--- Material for this task ---
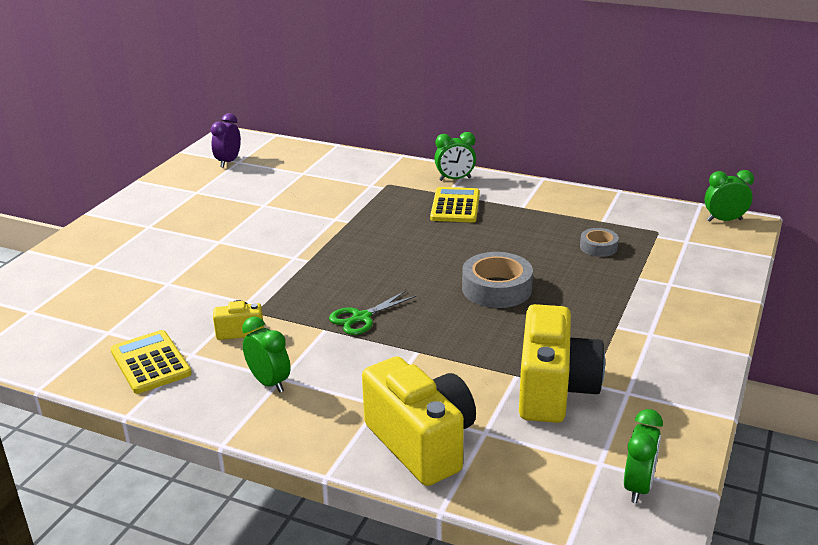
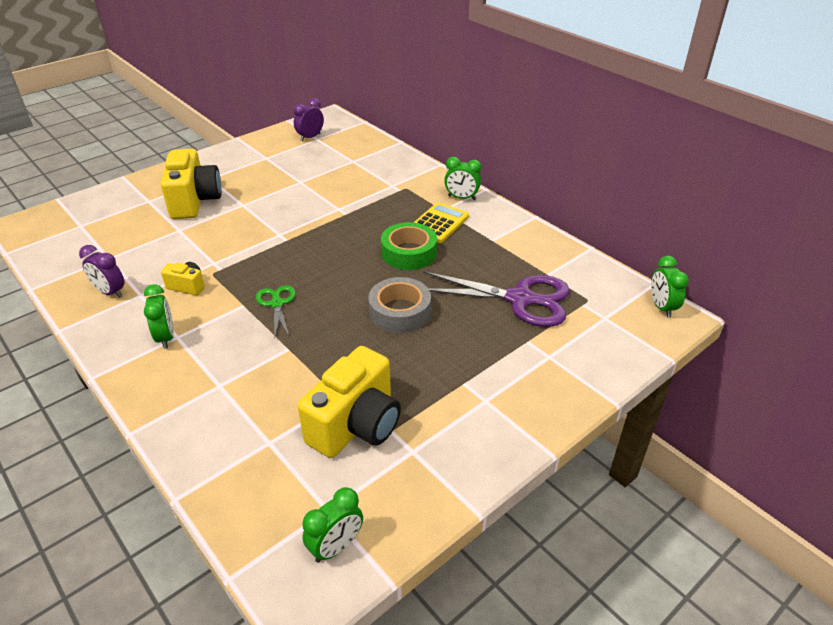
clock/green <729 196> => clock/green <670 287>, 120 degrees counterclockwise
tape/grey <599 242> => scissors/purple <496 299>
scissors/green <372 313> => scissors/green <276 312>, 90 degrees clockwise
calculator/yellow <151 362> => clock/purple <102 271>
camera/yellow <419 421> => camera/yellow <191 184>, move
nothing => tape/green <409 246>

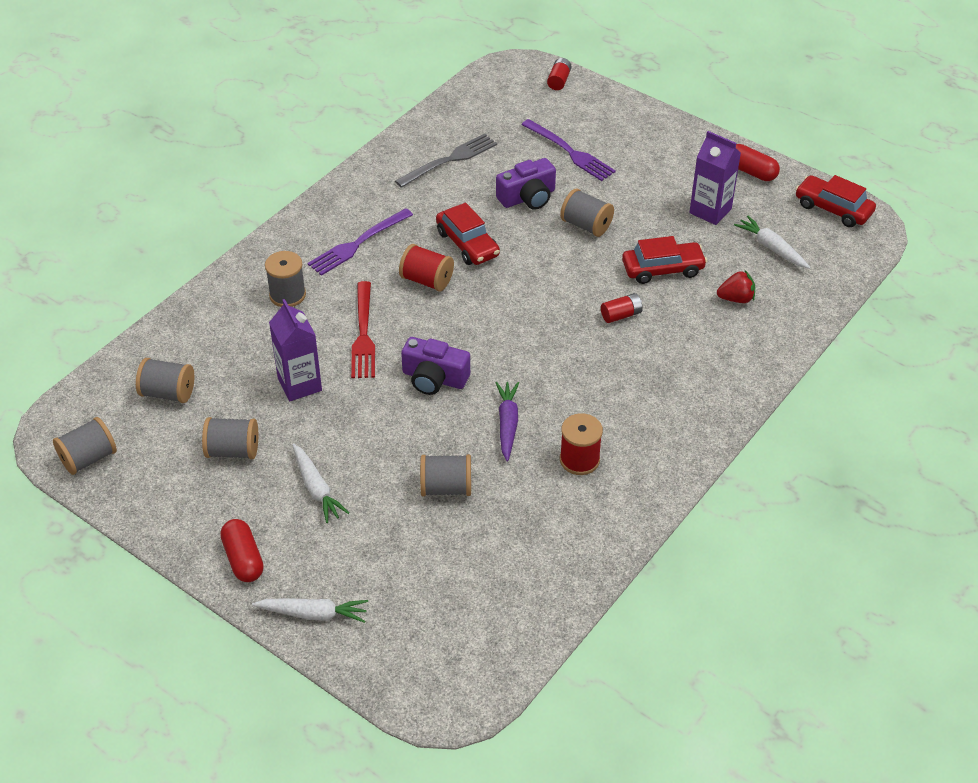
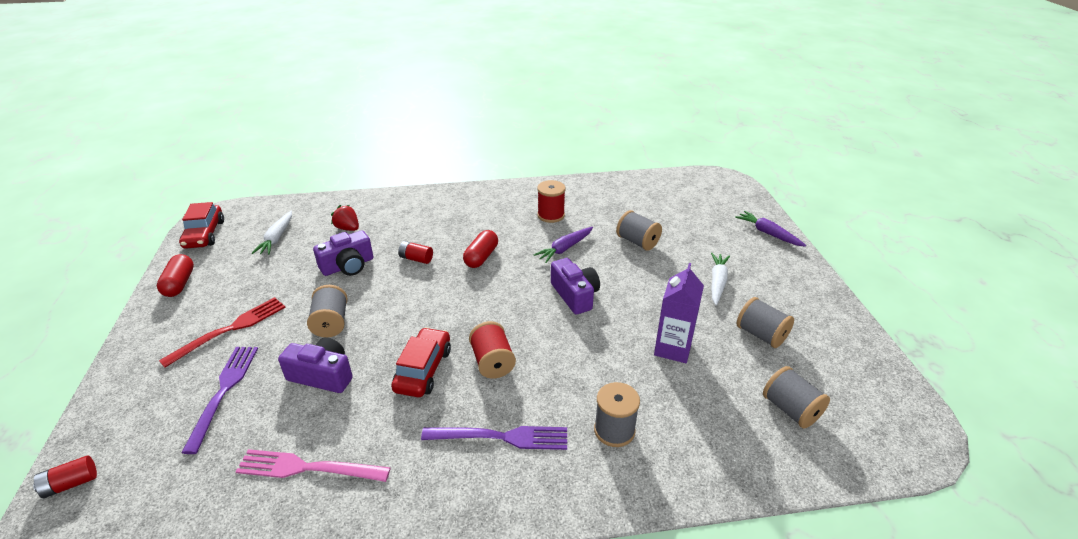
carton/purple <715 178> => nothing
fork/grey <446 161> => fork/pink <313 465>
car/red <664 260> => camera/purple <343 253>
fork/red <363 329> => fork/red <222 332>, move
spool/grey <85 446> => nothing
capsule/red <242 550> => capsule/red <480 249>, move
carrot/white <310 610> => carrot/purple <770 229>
---
Your goal: From the line with "scissors/green <372 313>" through the end of the listing, write out every line exactly, leaving out the pictures.

Your solution:
scissors/green <372 313> => scissors/green <276 312>, 90 degrees clockwise
calculator/yellow <151 362> => clock/purple <102 271>
camera/yellow <419 421> => camera/yellow <191 184>, move
nothing => tape/green <409 246>

carton/purple <715 178> => nothing
fork/grey <446 161> => fork/pink <313 465>
car/red <664 260> => camera/purple <343 253>
fork/red <363 329> => fork/red <222 332>, move
spool/grey <85 446> => nothing
capsule/red <242 550> => capsule/red <480 249>, move
carrot/white <310 610> => carrot/purple <770 229>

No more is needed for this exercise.